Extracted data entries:
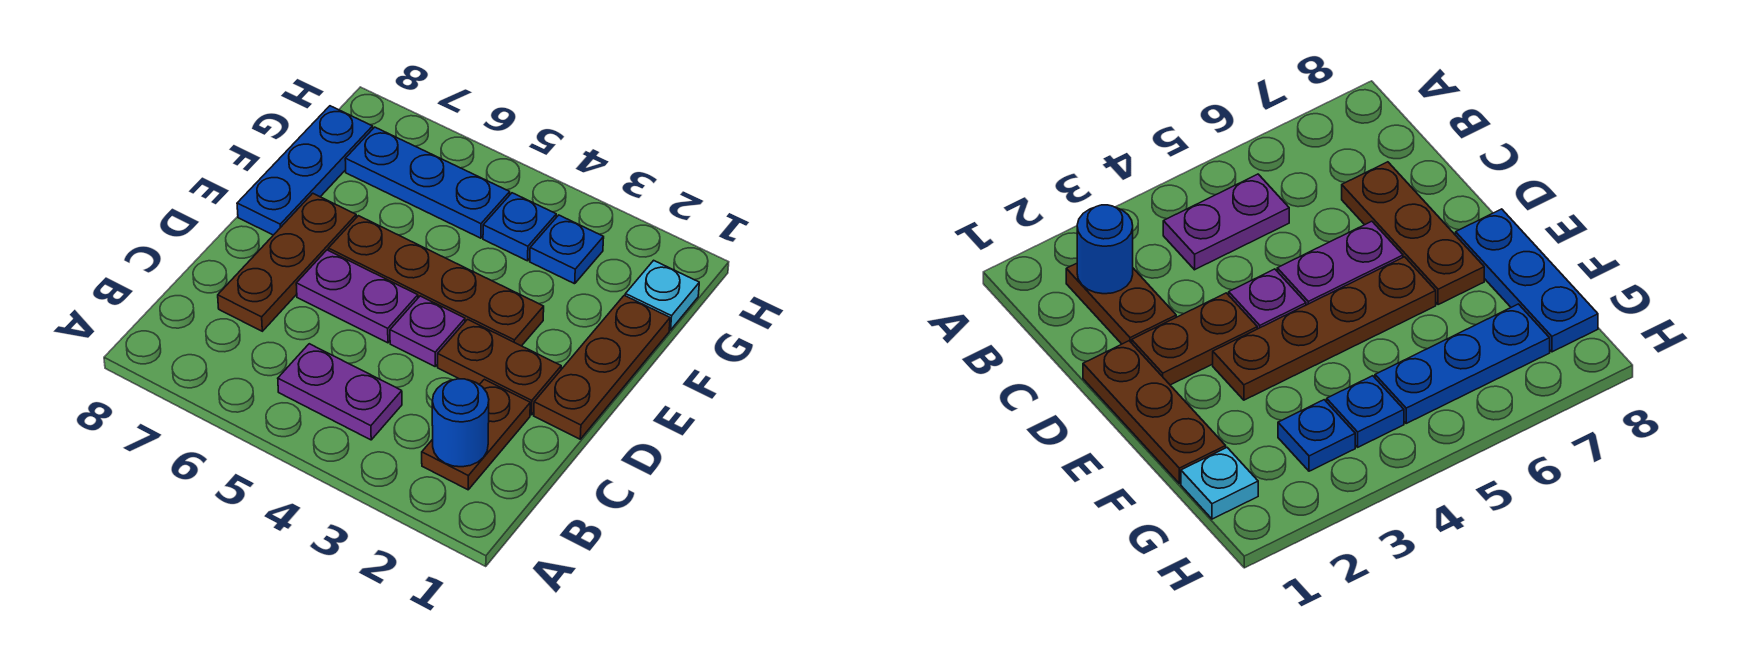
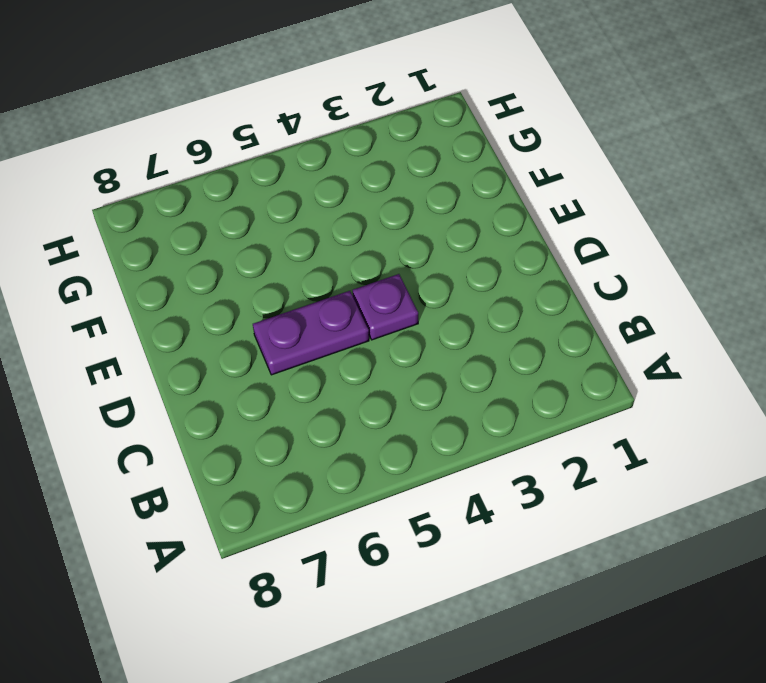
none -> brown plate B2:C2 level 1
none -> purple plate B4:B5 level 1
none -> brown plate C7:E7 level 1

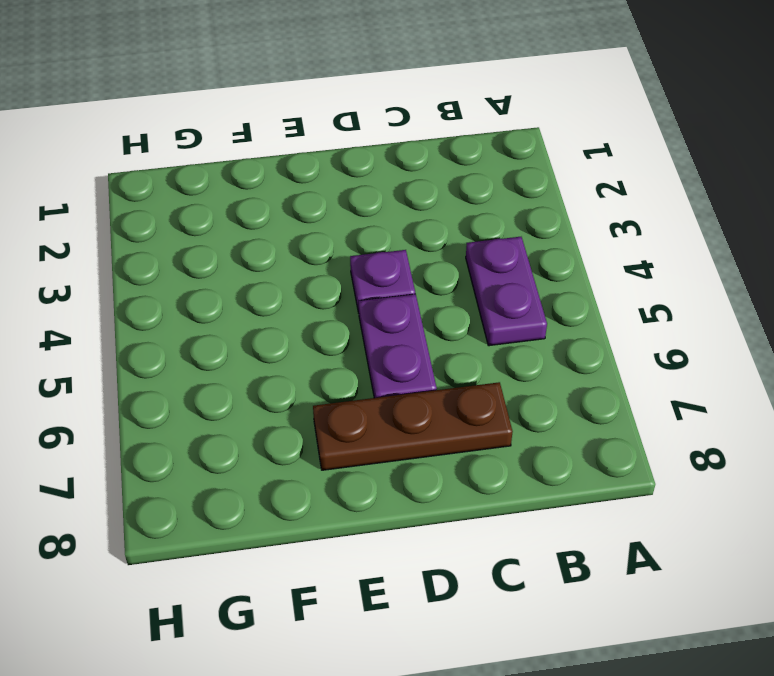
none -> brown plate B2:C2 level 1
none -> brown plate D1:F1 level 1
none -> brown plate D2:D3 level 1

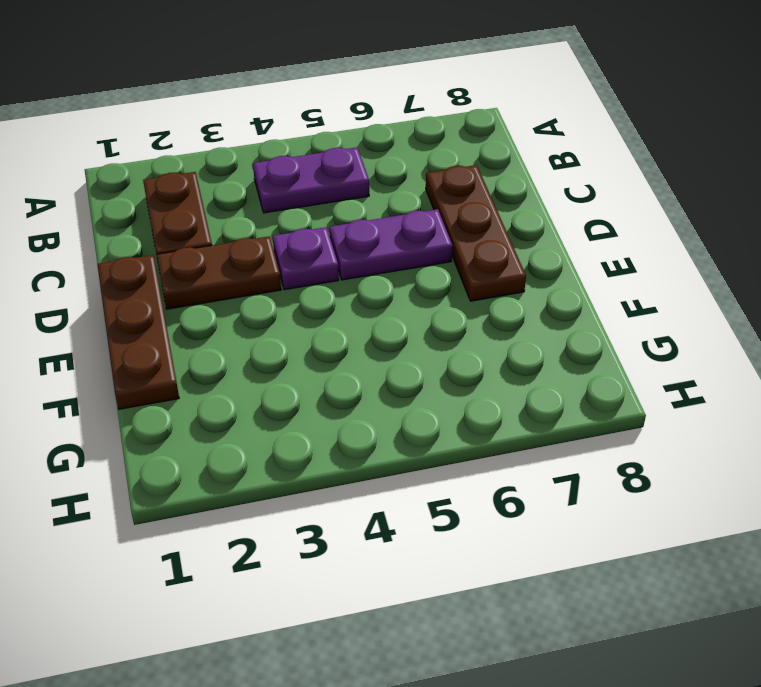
none -> brown plate E3:E6 level 1
none -> blue plate E8:G8 level 1
none -> cyan plate G1 level 1

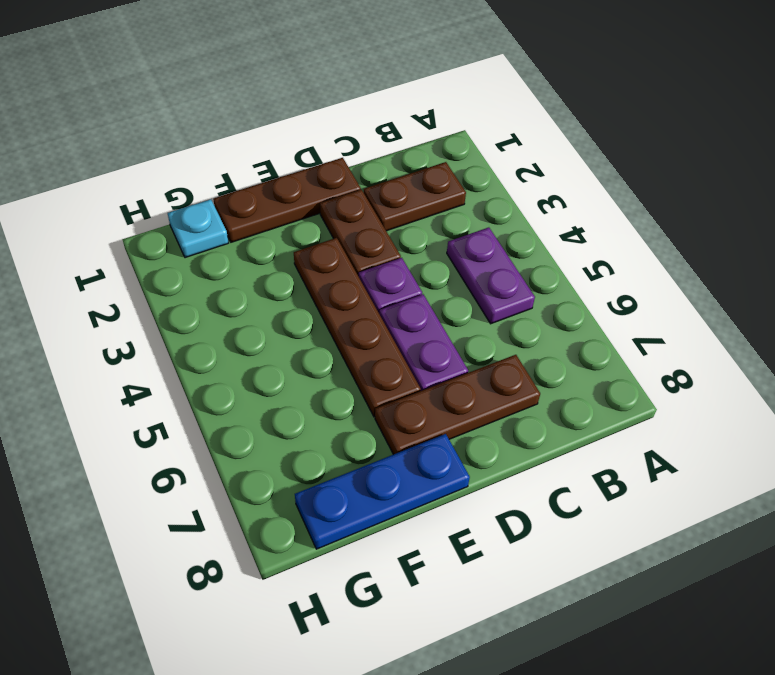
none -> blue plate G3 level 1
none -> blue plate G4 level 1
none -> blue plate G5:G7 level 1

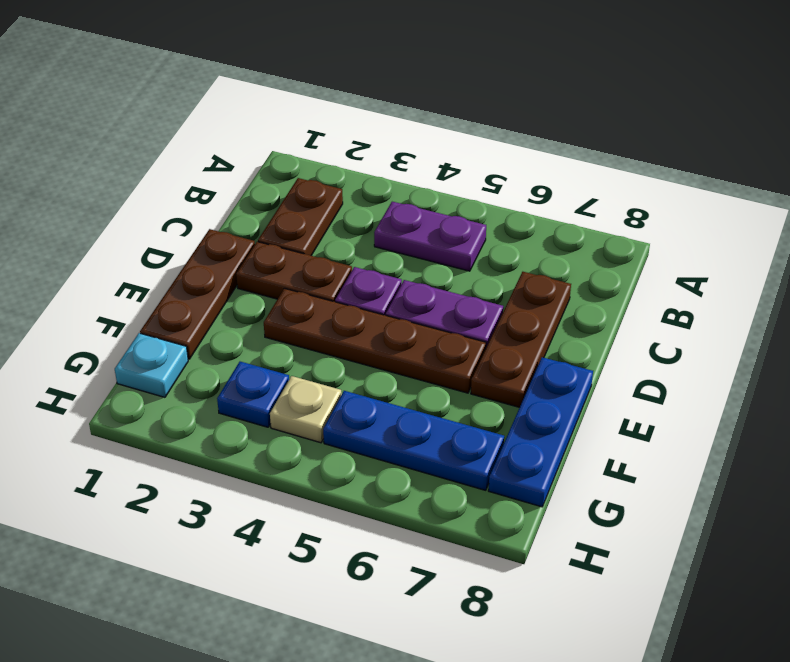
tan plate G4 level 1 -> blue plate G4 level 1
none -> blue round brick B2 level 2

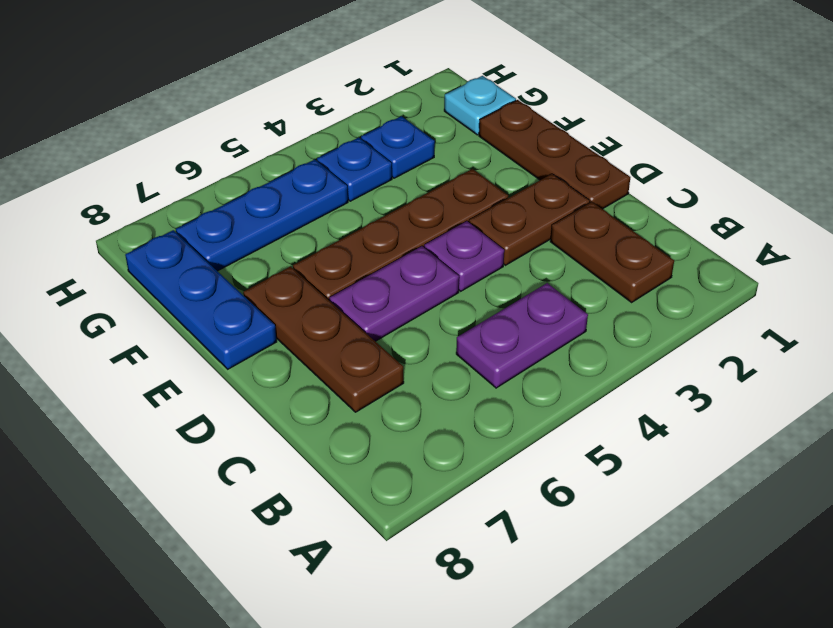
none -> blue round brick B2 level 2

■ Try it: When you repeat the data, keep every line exact and drop the images.

■ Written solution:
none -> brown plate B2:C2 level 1
none -> purple plate B4:B5 level 1
none -> brown plate C7:E7 level 1

none -> brown plate B2:C2 level 1
none -> brown plate D1:F1 level 1
none -> brown plate D2:D3 level 1

none -> brown plate E3:E6 level 1
none -> blue plate E8:G8 level 1
none -> cyan plate G1 level 1

none -> blue plate G3 level 1
none -> blue plate G4 level 1
none -> blue plate G5:G7 level 1

tan plate G4 level 1 -> blue plate G4 level 1
none -> blue round brick B2 level 2

none -> blue round brick B2 level 2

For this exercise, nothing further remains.